Assigned task: Which lines run from the line with "Q3: PNP BD140" through the line with "R7: 33k (W3, W7) -> 75k (W3, W7)" in the entries below? Print them exactly, both ends included, and nothing more.

*** Opening of Input for this task ***

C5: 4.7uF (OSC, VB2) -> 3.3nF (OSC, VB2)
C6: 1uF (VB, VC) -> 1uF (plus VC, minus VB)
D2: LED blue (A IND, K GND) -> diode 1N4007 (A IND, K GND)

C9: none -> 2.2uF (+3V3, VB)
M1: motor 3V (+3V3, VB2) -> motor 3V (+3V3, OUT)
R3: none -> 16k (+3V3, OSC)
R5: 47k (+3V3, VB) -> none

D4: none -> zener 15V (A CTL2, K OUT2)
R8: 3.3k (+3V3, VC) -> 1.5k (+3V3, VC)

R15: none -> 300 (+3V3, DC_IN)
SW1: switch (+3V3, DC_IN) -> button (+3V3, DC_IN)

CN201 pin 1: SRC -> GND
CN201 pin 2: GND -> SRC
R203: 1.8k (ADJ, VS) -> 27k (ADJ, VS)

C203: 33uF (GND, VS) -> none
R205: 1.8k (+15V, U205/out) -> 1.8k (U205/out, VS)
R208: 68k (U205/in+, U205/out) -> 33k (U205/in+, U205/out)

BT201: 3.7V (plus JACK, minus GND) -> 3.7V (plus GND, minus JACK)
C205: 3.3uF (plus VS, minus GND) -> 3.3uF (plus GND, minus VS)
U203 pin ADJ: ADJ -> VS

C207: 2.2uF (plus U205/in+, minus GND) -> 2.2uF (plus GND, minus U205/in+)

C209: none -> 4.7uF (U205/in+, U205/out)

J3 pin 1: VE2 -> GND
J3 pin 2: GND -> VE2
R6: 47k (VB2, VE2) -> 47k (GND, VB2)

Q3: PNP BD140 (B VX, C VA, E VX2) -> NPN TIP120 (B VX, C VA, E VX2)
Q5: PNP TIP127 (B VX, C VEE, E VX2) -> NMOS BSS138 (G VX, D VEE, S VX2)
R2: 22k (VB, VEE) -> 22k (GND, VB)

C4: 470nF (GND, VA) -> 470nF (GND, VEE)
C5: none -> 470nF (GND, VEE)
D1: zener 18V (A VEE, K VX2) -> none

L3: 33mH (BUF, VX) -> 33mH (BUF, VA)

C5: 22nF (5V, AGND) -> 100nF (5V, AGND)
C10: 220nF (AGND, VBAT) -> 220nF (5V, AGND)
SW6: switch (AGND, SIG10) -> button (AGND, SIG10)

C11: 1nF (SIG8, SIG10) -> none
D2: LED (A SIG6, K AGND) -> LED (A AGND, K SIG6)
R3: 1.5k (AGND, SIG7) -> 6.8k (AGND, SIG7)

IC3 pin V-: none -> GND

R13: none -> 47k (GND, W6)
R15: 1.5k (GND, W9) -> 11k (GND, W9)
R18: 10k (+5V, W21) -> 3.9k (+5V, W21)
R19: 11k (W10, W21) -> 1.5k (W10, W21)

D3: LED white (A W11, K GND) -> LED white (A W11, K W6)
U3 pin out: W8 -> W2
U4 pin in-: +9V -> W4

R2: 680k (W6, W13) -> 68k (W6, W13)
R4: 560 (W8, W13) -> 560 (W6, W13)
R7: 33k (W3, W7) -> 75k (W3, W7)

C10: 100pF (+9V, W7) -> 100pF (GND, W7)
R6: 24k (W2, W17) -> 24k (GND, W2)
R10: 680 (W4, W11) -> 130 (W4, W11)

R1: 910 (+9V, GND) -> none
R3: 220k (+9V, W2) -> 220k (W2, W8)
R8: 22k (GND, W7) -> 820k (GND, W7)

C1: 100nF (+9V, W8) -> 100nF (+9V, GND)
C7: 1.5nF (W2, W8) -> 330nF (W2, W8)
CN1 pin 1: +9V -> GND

*** Close of Input for this task ***

Result of the task:
Q3: PNP BD140 (B VX, C VA, E VX2) -> NPN TIP120 (B VX, C VA, E VX2)
Q5: PNP TIP127 (B VX, C VEE, E VX2) -> NMOS BSS138 (G VX, D VEE, S VX2)
R2: 22k (VB, VEE) -> 22k (GND, VB)

C4: 470nF (GND, VA) -> 470nF (GND, VEE)
C5: none -> 470nF (GND, VEE)
D1: zener 18V (A VEE, K VX2) -> none

L3: 33mH (BUF, VX) -> 33mH (BUF, VA)

C5: 22nF (5V, AGND) -> 100nF (5V, AGND)
C10: 220nF (AGND, VBAT) -> 220nF (5V, AGND)
SW6: switch (AGND, SIG10) -> button (AGND, SIG10)

C11: 1nF (SIG8, SIG10) -> none
D2: LED (A SIG6, K AGND) -> LED (A AGND, K SIG6)
R3: 1.5k (AGND, SIG7) -> 6.8k (AGND, SIG7)

IC3 pin V-: none -> GND

R13: none -> 47k (GND, W6)
R15: 1.5k (GND, W9) -> 11k (GND, W9)
R18: 10k (+5V, W21) -> 3.9k (+5V, W21)
R19: 11k (W10, W21) -> 1.5k (W10, W21)

D3: LED white (A W11, K GND) -> LED white (A W11, K W6)
U3 pin out: W8 -> W2
U4 pin in-: +9V -> W4

R2: 680k (W6, W13) -> 68k (W6, W13)
R4: 560 (W8, W13) -> 560 (W6, W13)
R7: 33k (W3, W7) -> 75k (W3, W7)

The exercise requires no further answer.